For the entries below, the result should be an exact transcription of the lines from the one with "# camera: 30 degrees left, 5 degrees up" up to and including the one with "shifted,purple dumbbell,[269 190],,[641", and only those.
*** PROVIDED RECORDS ***
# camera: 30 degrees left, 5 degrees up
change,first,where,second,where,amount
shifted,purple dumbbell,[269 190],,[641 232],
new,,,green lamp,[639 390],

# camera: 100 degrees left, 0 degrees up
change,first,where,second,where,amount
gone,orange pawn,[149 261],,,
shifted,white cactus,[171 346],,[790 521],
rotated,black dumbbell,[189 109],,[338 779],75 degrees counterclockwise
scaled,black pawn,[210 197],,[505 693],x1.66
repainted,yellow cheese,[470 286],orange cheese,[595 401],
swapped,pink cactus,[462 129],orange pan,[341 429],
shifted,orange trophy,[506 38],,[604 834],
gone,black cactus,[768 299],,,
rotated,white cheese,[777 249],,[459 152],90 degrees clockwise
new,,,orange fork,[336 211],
*** End of PROVIDED RECORDS ***
*** PROVIDED RECORDS ***
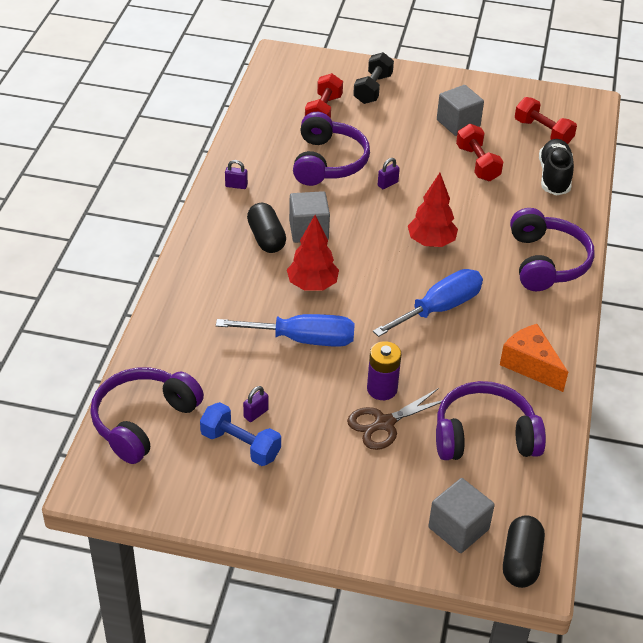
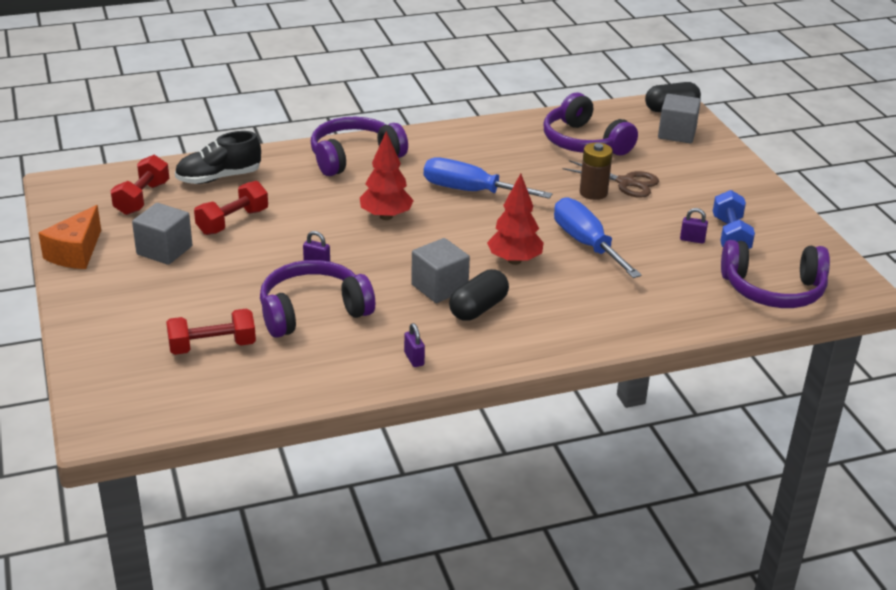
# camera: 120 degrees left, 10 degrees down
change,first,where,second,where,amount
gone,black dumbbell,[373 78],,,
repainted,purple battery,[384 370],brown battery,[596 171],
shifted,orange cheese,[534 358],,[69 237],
*** End of PROVIDED RECORDS ***
→ **RESULT BELOW**
# camera: 30 degrees left, 5 degrees up
change,first,where,second,where,amount
shifted,purple dumbbell,[269 190],,[641 232],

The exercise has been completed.